[REQUIRED WORK] An exact reproduction of the lines from the one with "white dumbbell: 10 -> 11" to the end of the data below is required. No other lines may be included.

[MATERIAL FOR THIS TASK]
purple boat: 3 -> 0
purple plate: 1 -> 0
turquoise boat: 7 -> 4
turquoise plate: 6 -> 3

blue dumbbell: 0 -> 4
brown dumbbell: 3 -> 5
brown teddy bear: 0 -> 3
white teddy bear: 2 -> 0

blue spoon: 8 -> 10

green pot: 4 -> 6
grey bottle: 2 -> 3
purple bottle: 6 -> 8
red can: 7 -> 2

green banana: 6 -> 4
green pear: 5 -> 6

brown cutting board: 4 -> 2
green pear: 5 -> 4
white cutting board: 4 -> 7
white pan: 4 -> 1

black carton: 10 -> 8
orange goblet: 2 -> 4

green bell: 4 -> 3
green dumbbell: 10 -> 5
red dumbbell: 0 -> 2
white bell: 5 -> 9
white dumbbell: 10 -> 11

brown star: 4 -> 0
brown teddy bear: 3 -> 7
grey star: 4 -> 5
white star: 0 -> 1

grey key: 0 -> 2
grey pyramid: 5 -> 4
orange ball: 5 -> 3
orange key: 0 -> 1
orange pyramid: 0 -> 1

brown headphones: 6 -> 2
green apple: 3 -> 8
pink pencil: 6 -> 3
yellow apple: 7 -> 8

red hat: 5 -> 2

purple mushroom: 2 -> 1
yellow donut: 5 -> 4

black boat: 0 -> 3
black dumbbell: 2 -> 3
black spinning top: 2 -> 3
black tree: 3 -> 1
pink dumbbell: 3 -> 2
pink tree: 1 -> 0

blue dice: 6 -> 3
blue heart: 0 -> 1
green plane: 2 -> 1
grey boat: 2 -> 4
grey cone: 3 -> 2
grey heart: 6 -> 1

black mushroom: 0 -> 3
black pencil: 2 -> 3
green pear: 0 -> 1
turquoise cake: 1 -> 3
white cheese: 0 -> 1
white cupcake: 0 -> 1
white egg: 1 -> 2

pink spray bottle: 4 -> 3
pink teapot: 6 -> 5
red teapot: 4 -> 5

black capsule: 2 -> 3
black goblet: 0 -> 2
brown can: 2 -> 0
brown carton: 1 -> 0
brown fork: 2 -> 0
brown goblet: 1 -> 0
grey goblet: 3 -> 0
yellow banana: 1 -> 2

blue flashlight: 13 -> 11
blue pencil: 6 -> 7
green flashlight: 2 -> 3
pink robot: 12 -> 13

[RESPONSE AREA]
white dumbbell: 10 -> 11

brown star: 4 -> 0
brown teddy bear: 3 -> 7
grey star: 4 -> 5
white star: 0 -> 1

grey key: 0 -> 2
grey pyramid: 5 -> 4
orange ball: 5 -> 3
orange key: 0 -> 1
orange pyramid: 0 -> 1

brown headphones: 6 -> 2
green apple: 3 -> 8
pink pencil: 6 -> 3
yellow apple: 7 -> 8

red hat: 5 -> 2

purple mushroom: 2 -> 1
yellow donut: 5 -> 4

black boat: 0 -> 3
black dumbbell: 2 -> 3
black spinning top: 2 -> 3
black tree: 3 -> 1
pink dumbbell: 3 -> 2
pink tree: 1 -> 0

blue dice: 6 -> 3
blue heart: 0 -> 1
green plane: 2 -> 1
grey boat: 2 -> 4
grey cone: 3 -> 2
grey heart: 6 -> 1

black mushroom: 0 -> 3
black pencil: 2 -> 3
green pear: 0 -> 1
turquoise cake: 1 -> 3
white cheese: 0 -> 1
white cupcake: 0 -> 1
white egg: 1 -> 2

pink spray bottle: 4 -> 3
pink teapot: 6 -> 5
red teapot: 4 -> 5

black capsule: 2 -> 3
black goblet: 0 -> 2
brown can: 2 -> 0
brown carton: 1 -> 0
brown fork: 2 -> 0
brown goblet: 1 -> 0
grey goblet: 3 -> 0
yellow banana: 1 -> 2

blue flashlight: 13 -> 11
blue pencil: 6 -> 7
green flashlight: 2 -> 3
pink robot: 12 -> 13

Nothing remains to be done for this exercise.